_PROBLEM TO SOLVE_
Give back the entries in full, exactly as they are written.

(GIVEN INFORMATION begins)

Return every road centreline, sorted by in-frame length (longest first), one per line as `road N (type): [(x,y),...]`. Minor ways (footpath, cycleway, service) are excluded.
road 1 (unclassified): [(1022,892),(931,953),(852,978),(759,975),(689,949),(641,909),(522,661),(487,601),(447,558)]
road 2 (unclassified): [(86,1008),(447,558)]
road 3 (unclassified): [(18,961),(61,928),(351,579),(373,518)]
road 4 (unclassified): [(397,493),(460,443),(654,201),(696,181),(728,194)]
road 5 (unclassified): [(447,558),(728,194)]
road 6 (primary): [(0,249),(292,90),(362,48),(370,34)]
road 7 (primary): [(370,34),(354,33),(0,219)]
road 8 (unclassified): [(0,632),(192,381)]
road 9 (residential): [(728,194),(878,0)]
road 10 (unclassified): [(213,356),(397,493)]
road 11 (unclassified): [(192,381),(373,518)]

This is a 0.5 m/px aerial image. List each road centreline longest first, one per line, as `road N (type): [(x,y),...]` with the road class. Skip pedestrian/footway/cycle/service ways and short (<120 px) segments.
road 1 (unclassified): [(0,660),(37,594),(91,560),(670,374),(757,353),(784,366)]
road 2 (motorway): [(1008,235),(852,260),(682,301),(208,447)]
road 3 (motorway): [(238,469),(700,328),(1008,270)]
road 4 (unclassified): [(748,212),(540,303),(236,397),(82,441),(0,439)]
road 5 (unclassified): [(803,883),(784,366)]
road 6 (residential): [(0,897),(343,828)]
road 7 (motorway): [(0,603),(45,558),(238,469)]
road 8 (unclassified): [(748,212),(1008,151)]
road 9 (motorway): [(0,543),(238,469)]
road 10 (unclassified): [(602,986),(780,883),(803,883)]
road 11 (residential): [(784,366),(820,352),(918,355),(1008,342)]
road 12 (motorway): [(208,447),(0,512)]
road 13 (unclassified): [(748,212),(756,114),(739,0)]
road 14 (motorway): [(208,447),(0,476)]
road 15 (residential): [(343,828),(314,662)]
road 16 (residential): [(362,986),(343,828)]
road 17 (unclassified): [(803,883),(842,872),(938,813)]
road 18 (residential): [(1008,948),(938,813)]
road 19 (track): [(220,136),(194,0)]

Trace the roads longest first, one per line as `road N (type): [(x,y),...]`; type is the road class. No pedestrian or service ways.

(GIVEN INFORMATION ends)

_RESULT OF THIS EXERCISE_
Return every road centreline, sorted by in-frame length (longest first), one per line as `road N (type): [(x,y),...]`. Minor ways (footpath, cycleway, service) are excluded.
road 1 (unclassified): [(1022,892),(931,953),(852,978),(759,975),(689,949),(641,909),(522,661),(487,601),(447,558)]
road 2 (unclassified): [(86,1008),(447,558)]
road 3 (unclassified): [(18,961),(61,928),(351,579),(373,518)]
road 4 (unclassified): [(397,493),(460,443),(654,201),(696,181),(728,194)]
road 5 (unclassified): [(447,558),(728,194)]
road 6 (primary): [(0,249),(292,90),(362,48),(370,34)]
road 7 (primary): [(370,34),(354,33),(0,219)]
road 8 (unclassified): [(0,632),(192,381)]
road 9 (residential): [(728,194),(878,0)]
road 10 (unclassified): [(213,356),(397,493)]
road 11 (unclassified): [(192,381),(373,518)]

This is a 0.5 m/px aerial image. List each road centreline longest first, one per line, as `road N (type): [(x,y),...]` with the road class. Skip pedestrian/footway/cycle/service ways and short (<120 px) segments.
road 1 (unclassified): [(0,660),(37,594),(91,560),(670,374),(757,353),(784,366)]
road 2 (motorway): [(1008,235),(852,260),(682,301),(208,447)]
road 3 (motorway): [(238,469),(700,328),(1008,270)]
road 4 (unclassified): [(748,212),(540,303),(236,397),(82,441),(0,439)]
road 5 (unclassified): [(803,883),(784,366)]
road 6 (residential): [(0,897),(343,828)]
road 7 (motorway): [(0,603),(45,558),(238,469)]
road 8 (unclassified): [(748,212),(1008,151)]
road 9 (motorway): [(0,543),(238,469)]
road 10 (unclassified): [(602,986),(780,883),(803,883)]
road 11 (residential): [(784,366),(820,352),(918,355),(1008,342)]
road 12 (motorway): [(208,447),(0,512)]
road 13 (unclassified): [(748,212),(756,114),(739,0)]
road 14 (motorway): [(208,447),(0,476)]
road 15 (residential): [(343,828),(314,662)]
road 16 (residential): [(362,986),(343,828)]
road 17 (unclassified): [(803,883),(842,872),(938,813)]
road 18 (residential): [(1008,948),(938,813)]
road 19 (track): [(220,136),(194,0)]

Trace the roads longest first, one per line as `road N (type): [(x,y),...]`; type is the road class. No pedestrian or service ways.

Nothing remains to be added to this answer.